▶ **Problem**: Everything in the data gets repeated exactly, except for the pictures.

▶ **Given information**:
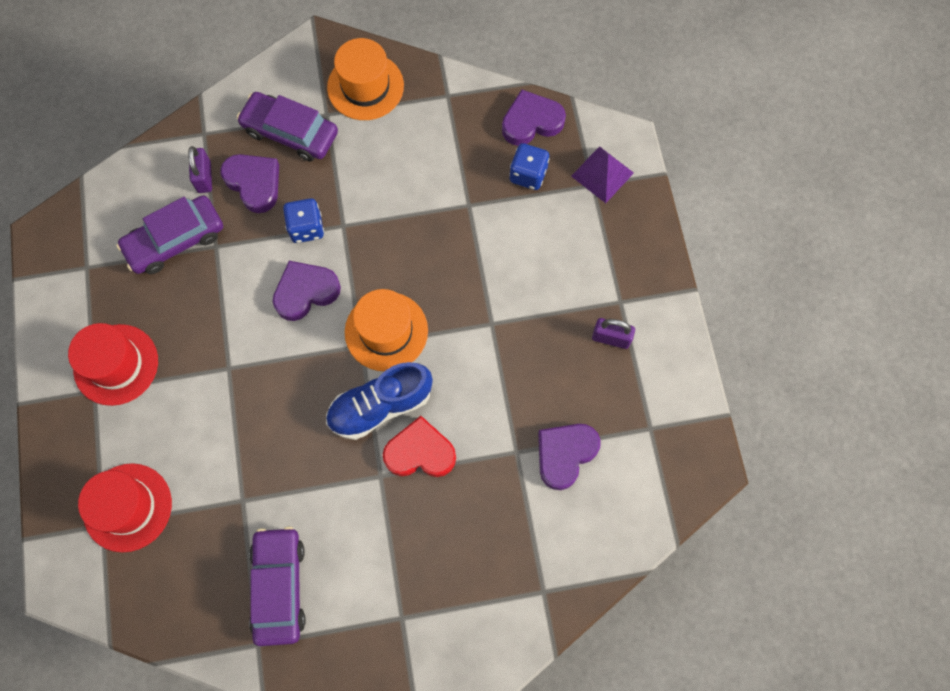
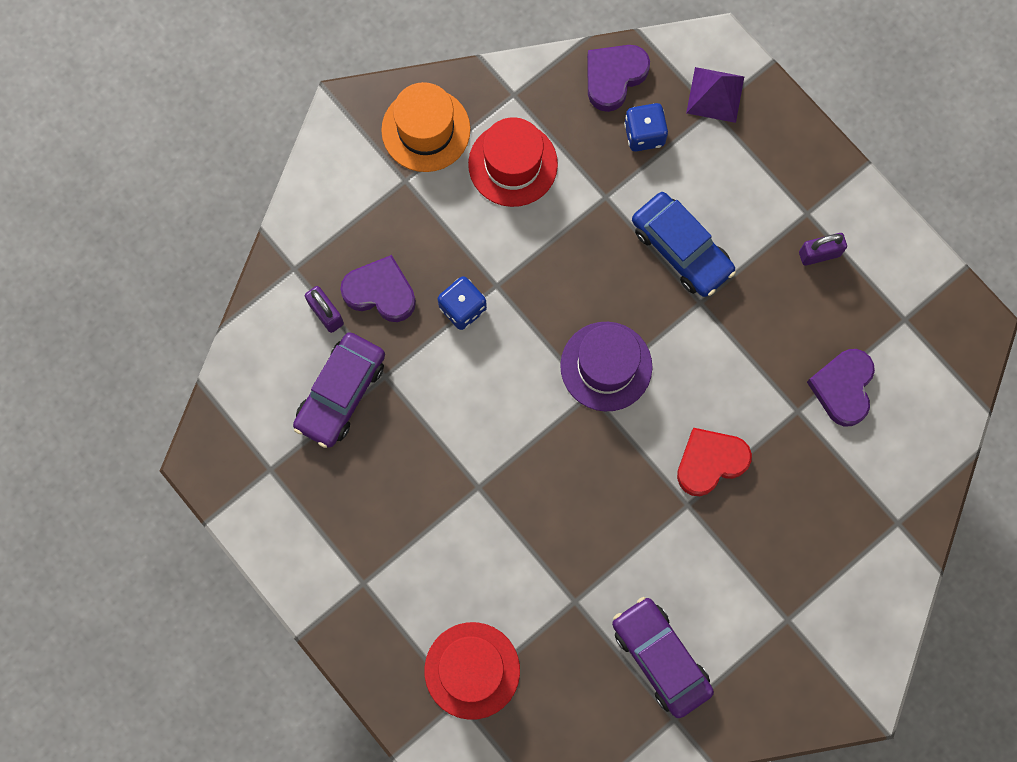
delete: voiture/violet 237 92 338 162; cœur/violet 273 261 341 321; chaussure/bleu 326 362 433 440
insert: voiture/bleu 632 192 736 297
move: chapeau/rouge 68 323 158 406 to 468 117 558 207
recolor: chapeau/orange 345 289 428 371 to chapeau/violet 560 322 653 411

▶ **Result of the exercise**:
delete: voiture/violet 237 92 338 162; cœur/violet 273 261 341 321; chaussure/bleu 326 362 433 440
insert: voiture/bleu 632 192 736 297
move: chapeau/rouge 68 323 158 406 to 468 117 558 207
recolor: chapeau/orange 345 289 428 371 to chapeau/violet 560 322 653 411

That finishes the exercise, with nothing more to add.